*** Begin section ***

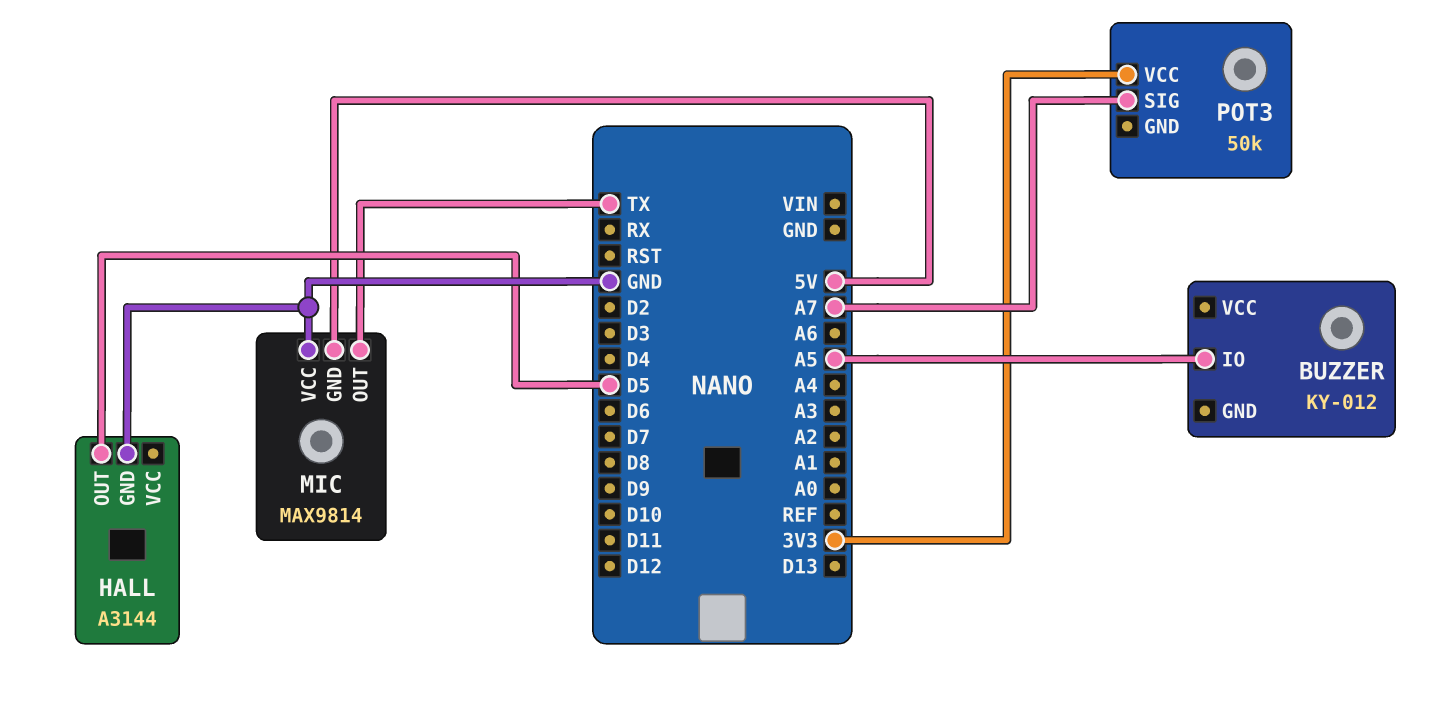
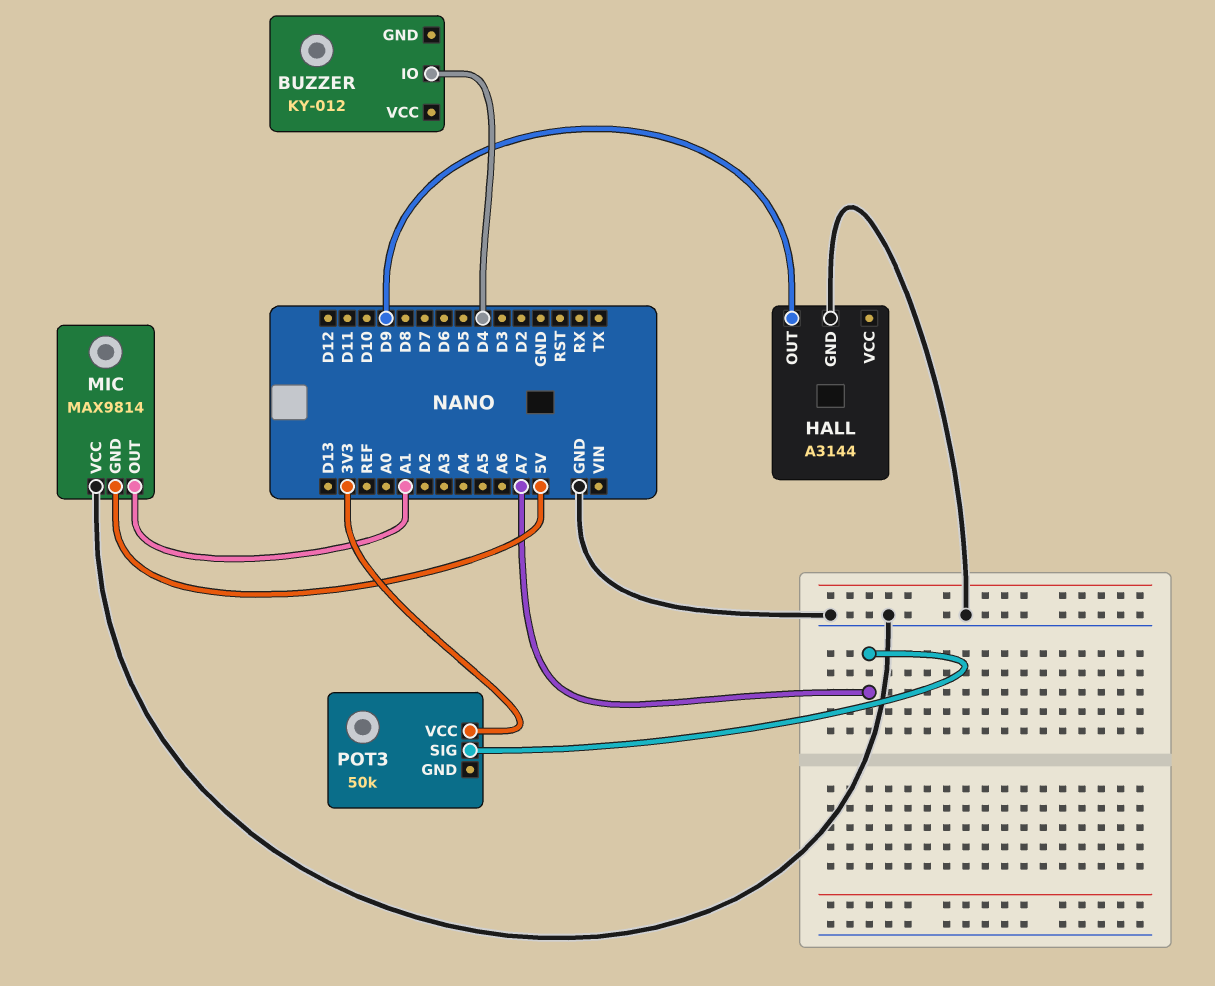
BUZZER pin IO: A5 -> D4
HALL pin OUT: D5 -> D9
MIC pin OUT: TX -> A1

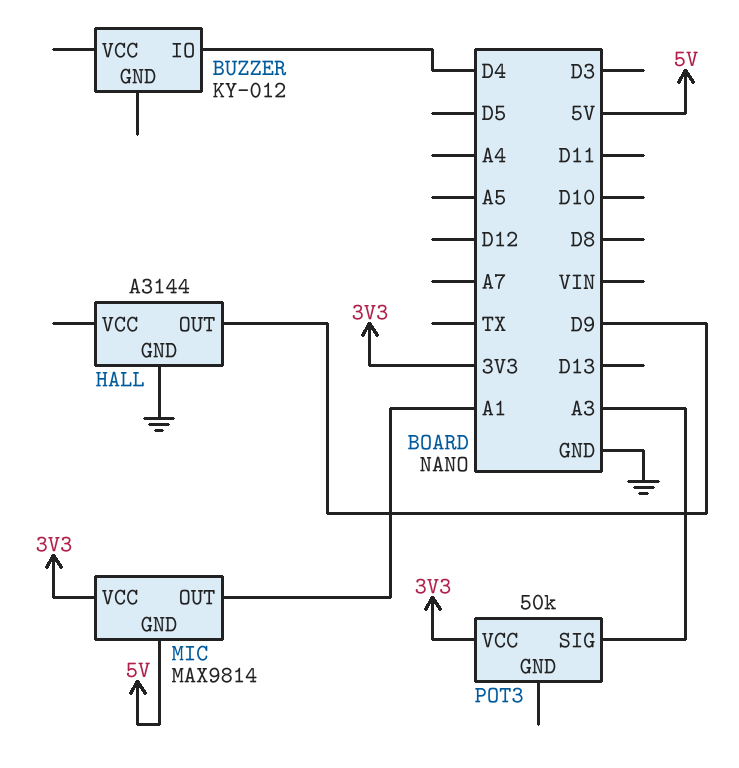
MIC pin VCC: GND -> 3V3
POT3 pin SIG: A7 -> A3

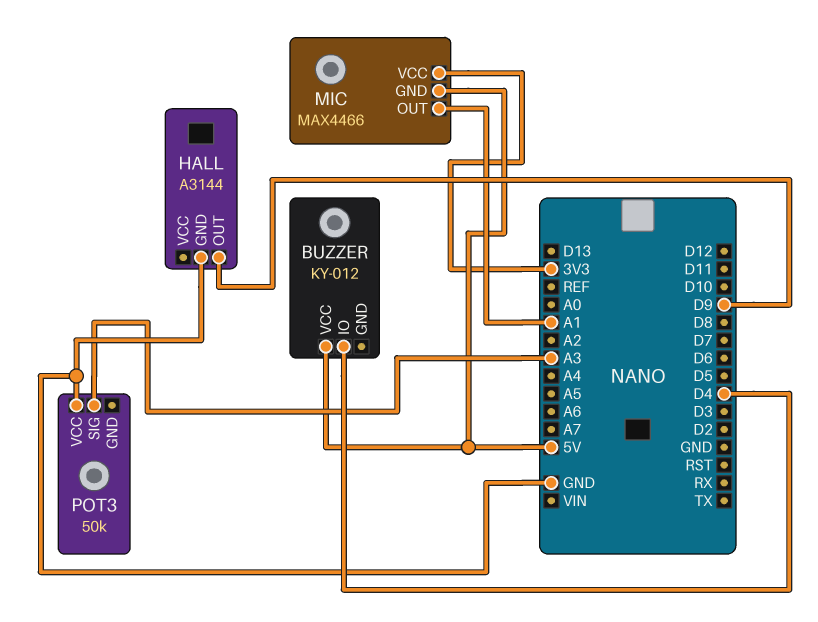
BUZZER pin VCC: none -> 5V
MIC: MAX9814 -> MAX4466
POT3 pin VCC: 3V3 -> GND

*** End section ***
*** Begin section ***

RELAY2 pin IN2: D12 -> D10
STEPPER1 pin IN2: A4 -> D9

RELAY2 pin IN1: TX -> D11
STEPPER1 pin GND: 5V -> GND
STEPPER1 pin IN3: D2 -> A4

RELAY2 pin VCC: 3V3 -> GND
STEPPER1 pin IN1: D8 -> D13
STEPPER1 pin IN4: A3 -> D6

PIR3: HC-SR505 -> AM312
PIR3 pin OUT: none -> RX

*** End section ***

What to produce — Retype exactly the lines of the data above that fall between the line with "BUZZER pin VCC: none -> 5V" and the line with "POT3 pin VCC: 3V3 -> GND", inclusive, and add nothing.

Task output —
BUZZER pin VCC: none -> 5V
MIC: MAX9814 -> MAX4466
POT3 pin VCC: 3V3 -> GND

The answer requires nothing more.